**Source records**
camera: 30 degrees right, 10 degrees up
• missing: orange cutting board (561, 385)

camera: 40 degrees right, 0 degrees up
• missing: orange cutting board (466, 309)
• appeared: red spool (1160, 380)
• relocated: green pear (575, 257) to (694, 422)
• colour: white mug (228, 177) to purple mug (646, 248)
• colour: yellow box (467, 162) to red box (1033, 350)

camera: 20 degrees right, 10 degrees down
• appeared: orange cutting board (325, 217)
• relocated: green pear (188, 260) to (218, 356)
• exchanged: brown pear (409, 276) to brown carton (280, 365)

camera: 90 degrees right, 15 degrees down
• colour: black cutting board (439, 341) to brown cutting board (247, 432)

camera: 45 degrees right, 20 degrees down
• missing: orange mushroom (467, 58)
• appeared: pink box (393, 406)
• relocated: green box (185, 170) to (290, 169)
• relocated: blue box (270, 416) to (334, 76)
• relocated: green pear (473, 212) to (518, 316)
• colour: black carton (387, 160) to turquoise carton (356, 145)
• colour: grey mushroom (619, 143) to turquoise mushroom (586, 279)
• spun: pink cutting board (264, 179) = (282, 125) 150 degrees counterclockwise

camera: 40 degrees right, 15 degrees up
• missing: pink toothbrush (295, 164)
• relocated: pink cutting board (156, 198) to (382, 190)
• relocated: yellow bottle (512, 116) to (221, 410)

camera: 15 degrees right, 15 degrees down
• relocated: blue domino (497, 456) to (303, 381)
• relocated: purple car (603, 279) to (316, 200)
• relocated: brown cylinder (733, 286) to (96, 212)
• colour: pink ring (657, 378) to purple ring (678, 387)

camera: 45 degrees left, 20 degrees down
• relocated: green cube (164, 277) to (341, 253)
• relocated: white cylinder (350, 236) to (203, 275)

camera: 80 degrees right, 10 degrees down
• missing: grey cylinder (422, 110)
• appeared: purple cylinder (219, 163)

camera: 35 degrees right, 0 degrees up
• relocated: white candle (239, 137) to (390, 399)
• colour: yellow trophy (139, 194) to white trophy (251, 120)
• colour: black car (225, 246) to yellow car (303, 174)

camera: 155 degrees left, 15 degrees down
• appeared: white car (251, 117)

**Problem description**
The data above must be returned in full, exactly as written.

**Your solution**
camera: 30 degrees right, 10 degrees up
• missing: orange cutting board (561, 385)

camera: 40 degrees right, 0 degrees up
• missing: orange cutting board (466, 309)
• appeared: red spool (1160, 380)
• relocated: green pear (575, 257) to (694, 422)
• colour: white mug (228, 177) to purple mug (646, 248)
• colour: yellow box (467, 162) to red box (1033, 350)

camera: 20 degrees right, 10 degrees down
• appeared: orange cutting board (325, 217)
• relocated: green pear (188, 260) to (218, 356)
• exchanged: brown pear (409, 276) to brown carton (280, 365)

camera: 90 degrees right, 15 degrees down
• colour: black cutting board (439, 341) to brown cutting board (247, 432)

camera: 45 degrees right, 20 degrees down
• missing: orange mushroom (467, 58)
• appeared: pink box (393, 406)
• relocated: green box (185, 170) to (290, 169)
• relocated: blue box (270, 416) to (334, 76)
• relocated: green pear (473, 212) to (518, 316)
• colour: black carton (387, 160) to turquoise carton (356, 145)
• colour: grey mushroom (619, 143) to turquoise mushroom (586, 279)
• spun: pink cutting board (264, 179) = (282, 125) 150 degrees counterclockwise

camera: 40 degrees right, 15 degrees up
• missing: pink toothbrush (295, 164)
• relocated: pink cutting board (156, 198) to (382, 190)
• relocated: yellow bottle (512, 116) to (221, 410)

camera: 15 degrees right, 15 degrees down
• relocated: blue domino (497, 456) to (303, 381)
• relocated: purple car (603, 279) to (316, 200)
• relocated: brown cylinder (733, 286) to (96, 212)
• colour: pink ring (657, 378) to purple ring (678, 387)

camera: 45 degrees left, 20 degrees down
• relocated: green cube (164, 277) to (341, 253)
• relocated: white cylinder (350, 236) to (203, 275)

camera: 80 degrees right, 10 degrees down
• missing: grey cylinder (422, 110)
• appeared: purple cylinder (219, 163)

camera: 35 degrees right, 0 degrees up
• relocated: white candle (239, 137) to (390, 399)
• colour: yellow trophy (139, 194) to white trophy (251, 120)
• colour: black car (225, 246) to yellow car (303, 174)

camera: 155 degrees left, 15 degrees down
• appeared: white car (251, 117)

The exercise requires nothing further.